Under this line sits a listing. Repeat exactly and only its lines from the one holding "R106: 100k (+9V, +15V) -> 100k (+9V, N_17)" through the one holding "U102 pin RB6: N_16 -> N_18"; skip pictures.

Source material —
== Segment start ==
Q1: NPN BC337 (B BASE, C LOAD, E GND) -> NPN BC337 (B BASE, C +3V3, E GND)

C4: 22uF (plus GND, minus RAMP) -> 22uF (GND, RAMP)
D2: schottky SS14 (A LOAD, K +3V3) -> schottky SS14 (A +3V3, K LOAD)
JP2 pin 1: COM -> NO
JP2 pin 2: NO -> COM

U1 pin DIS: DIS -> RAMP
== Segment end ==
== Segment start ==
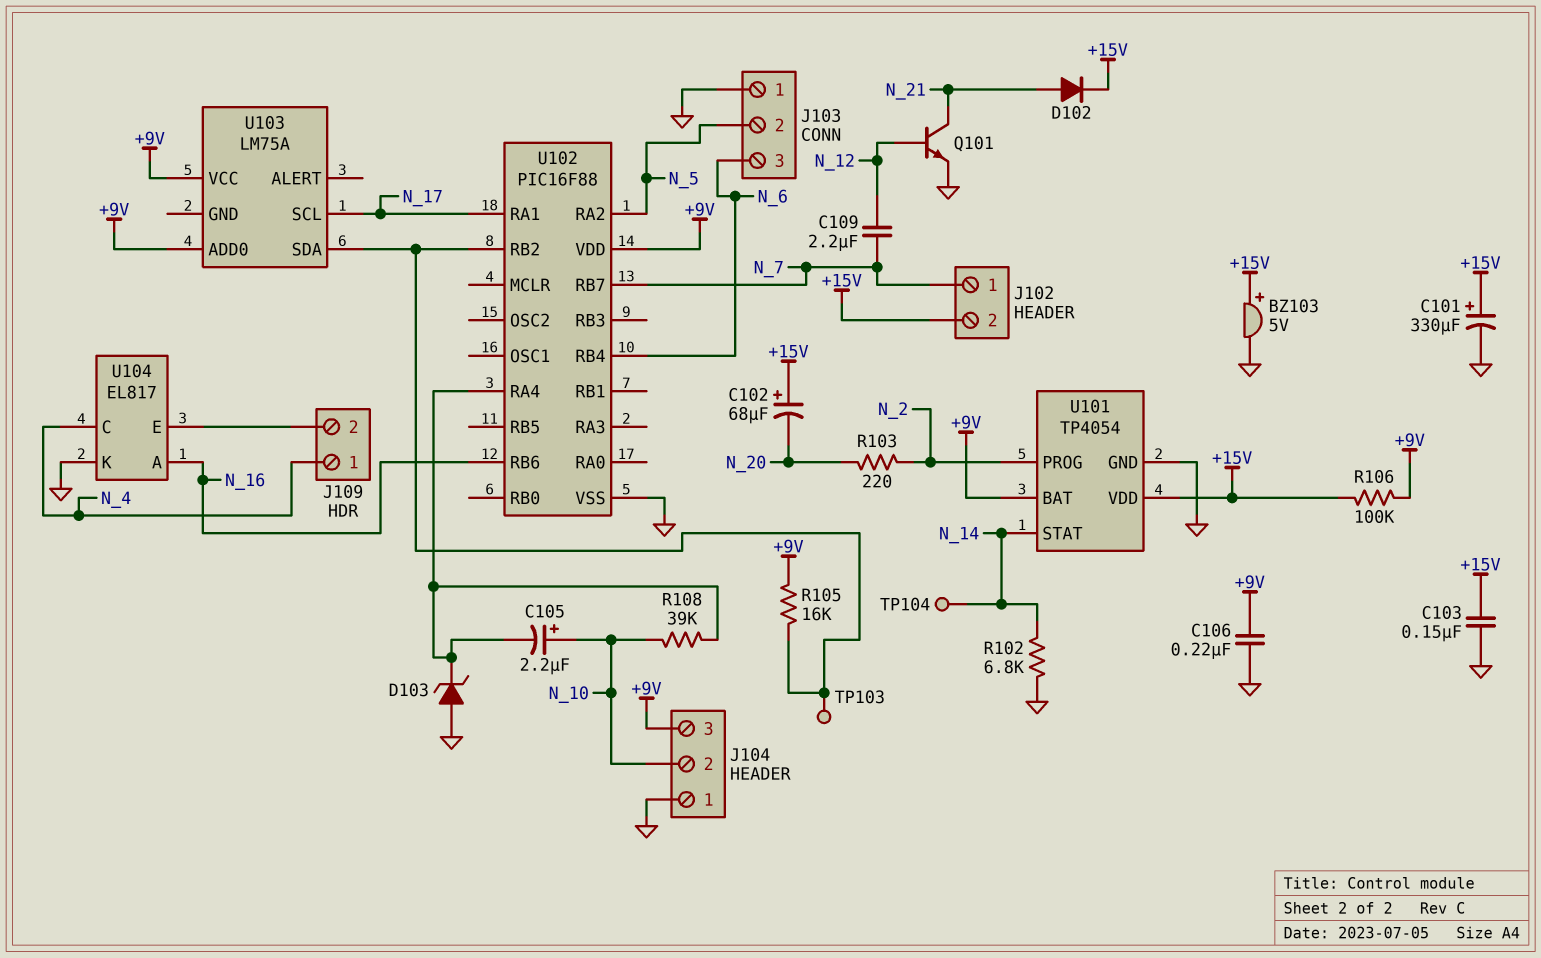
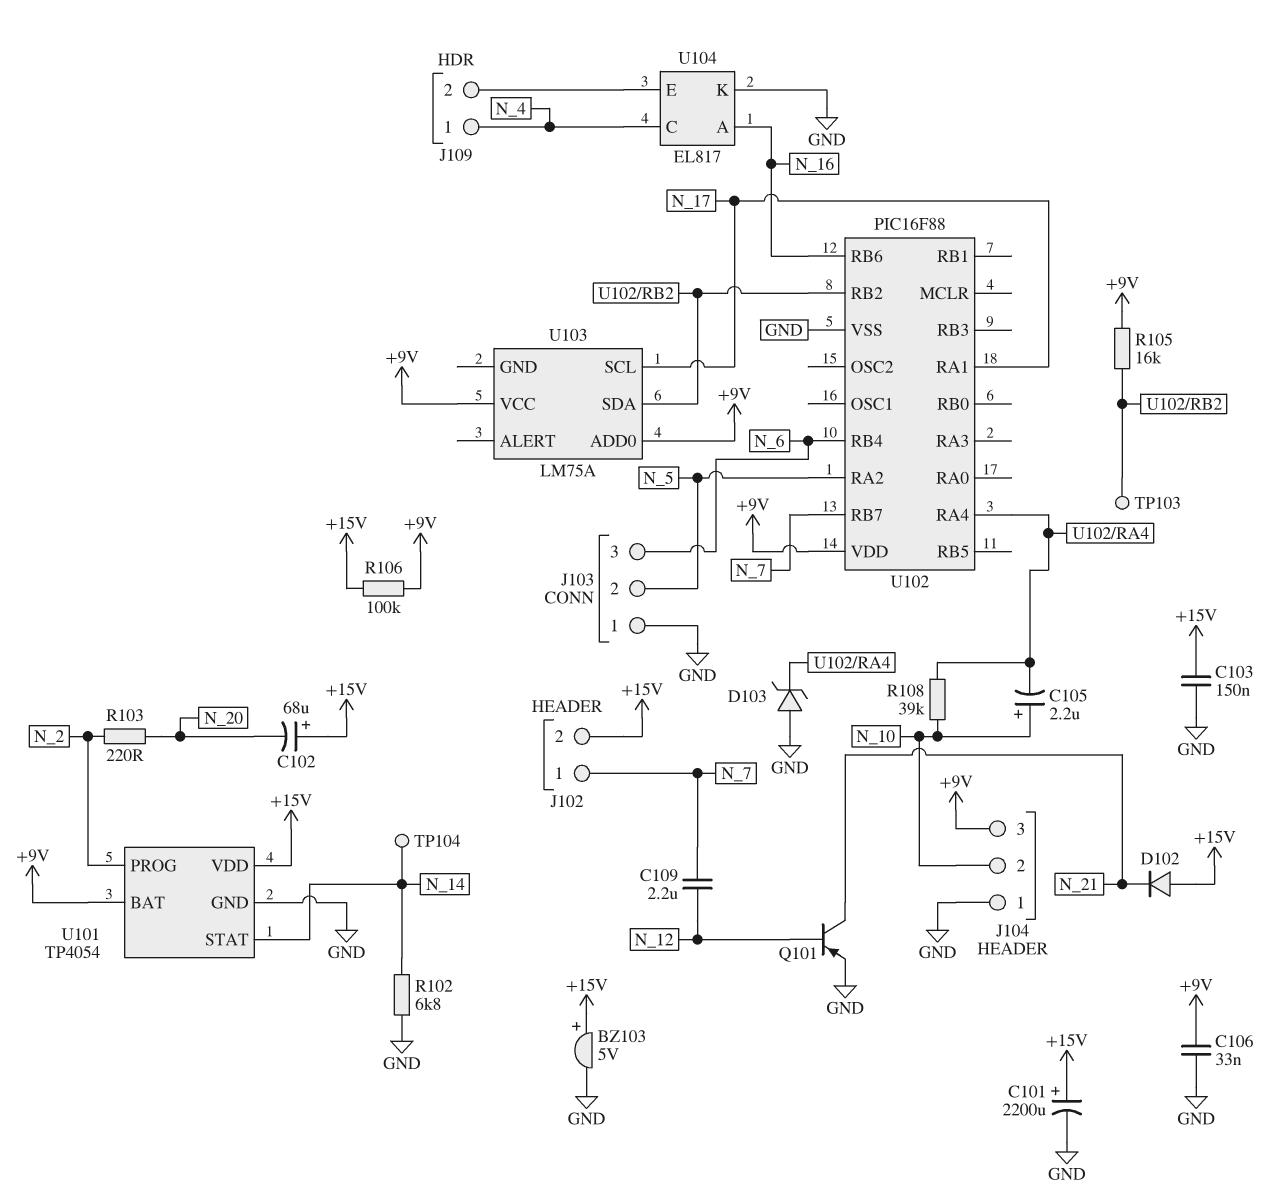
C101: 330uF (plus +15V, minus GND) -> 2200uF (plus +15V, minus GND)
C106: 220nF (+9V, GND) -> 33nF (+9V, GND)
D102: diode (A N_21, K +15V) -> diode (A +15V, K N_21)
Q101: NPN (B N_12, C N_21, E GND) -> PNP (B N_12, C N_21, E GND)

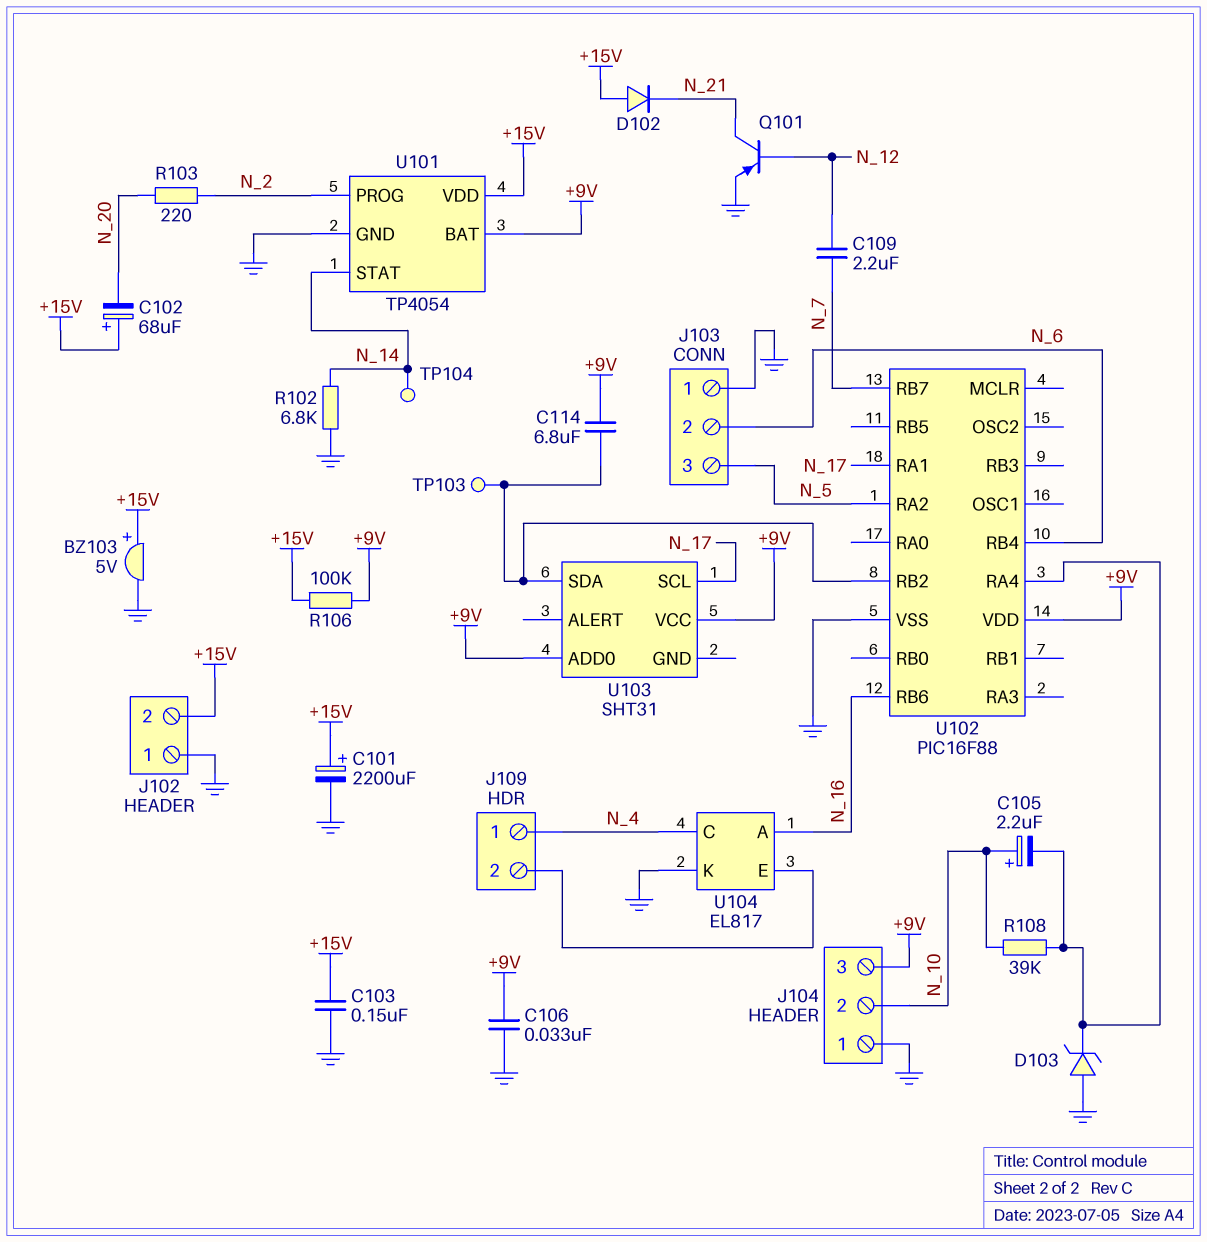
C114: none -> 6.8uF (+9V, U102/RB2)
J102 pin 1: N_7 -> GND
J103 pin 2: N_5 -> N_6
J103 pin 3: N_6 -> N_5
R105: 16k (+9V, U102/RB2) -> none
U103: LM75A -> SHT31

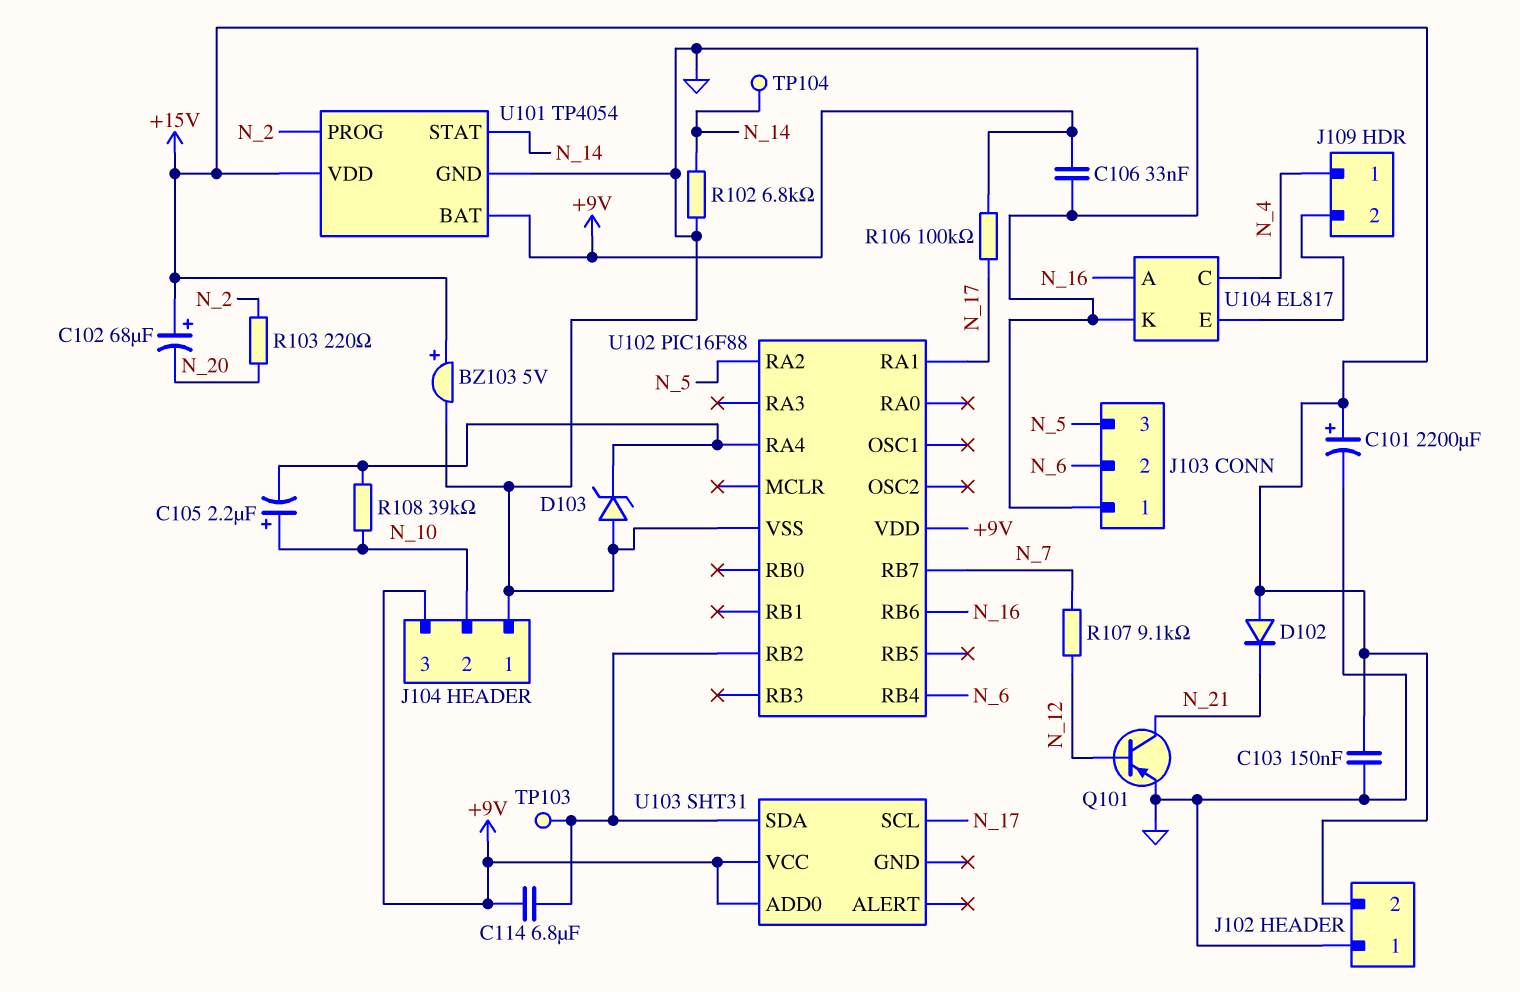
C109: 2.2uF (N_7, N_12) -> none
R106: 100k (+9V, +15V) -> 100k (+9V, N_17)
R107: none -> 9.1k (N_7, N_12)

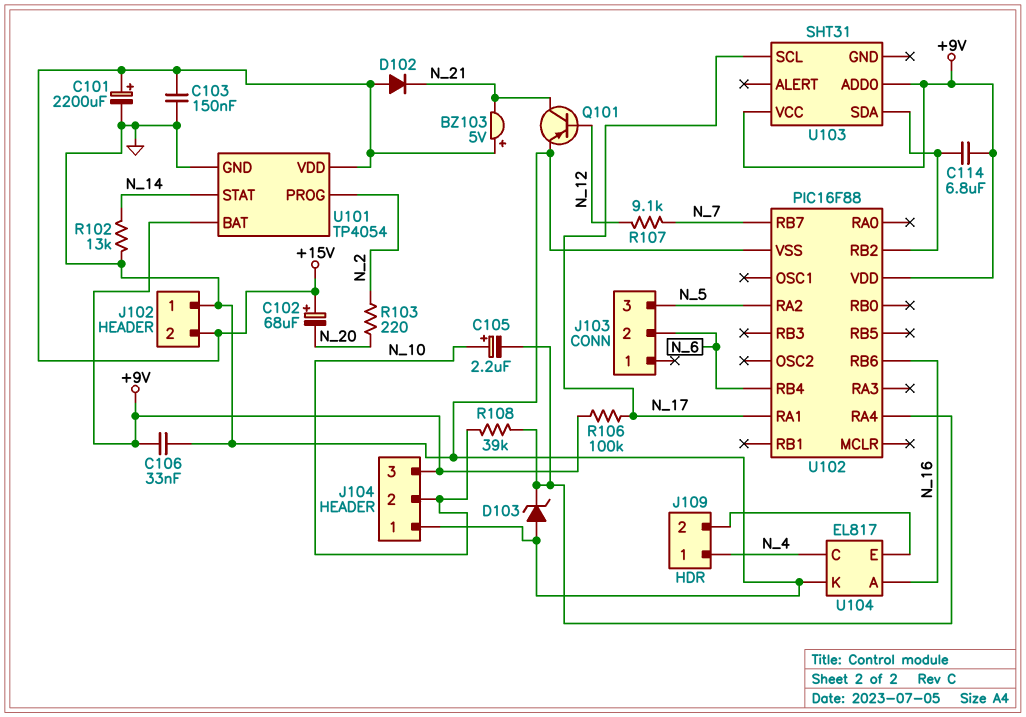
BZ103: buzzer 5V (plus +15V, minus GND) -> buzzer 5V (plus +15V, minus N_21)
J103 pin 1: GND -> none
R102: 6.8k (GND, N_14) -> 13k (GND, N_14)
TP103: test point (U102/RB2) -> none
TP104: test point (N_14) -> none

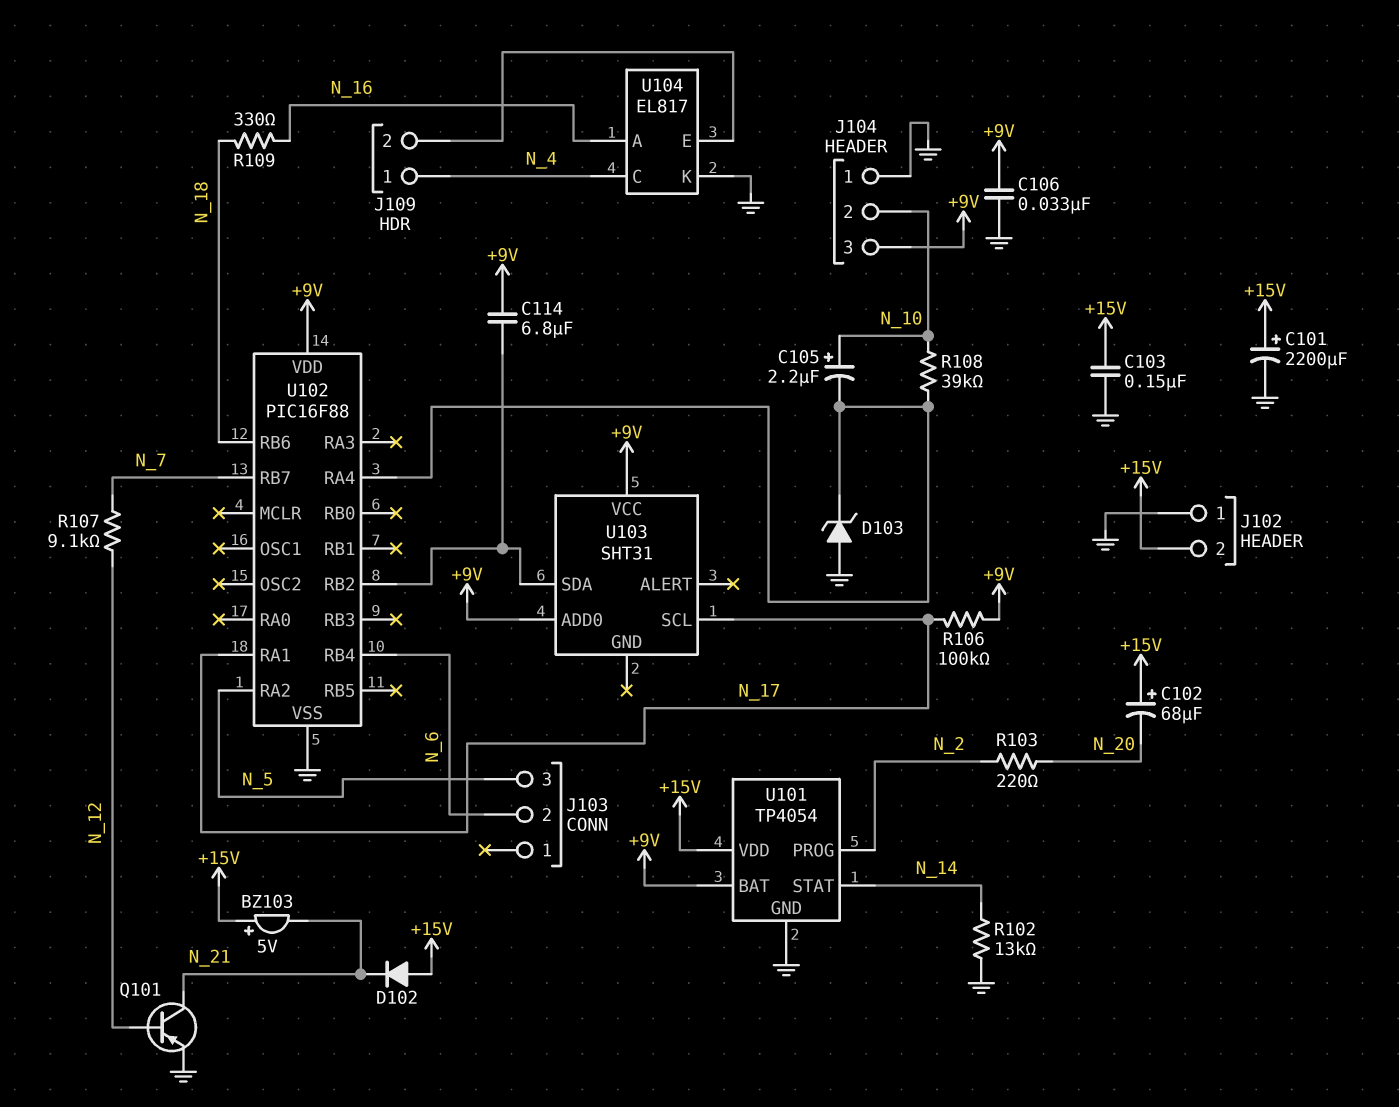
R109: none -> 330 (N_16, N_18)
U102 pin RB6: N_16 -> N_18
== Segment end ==
Result of the task —
R106: 100k (+9V, +15V) -> 100k (+9V, N_17)
R107: none -> 9.1k (N_7, N_12)

BZ103: buzzer 5V (plus +15V, minus GND) -> buzzer 5V (plus +15V, minus N_21)
J103 pin 1: GND -> none
R102: 6.8k (GND, N_14) -> 13k (GND, N_14)
TP103: test point (U102/RB2) -> none
TP104: test point (N_14) -> none

R109: none -> 330 (N_16, N_18)
U102 pin RB6: N_16 -> N_18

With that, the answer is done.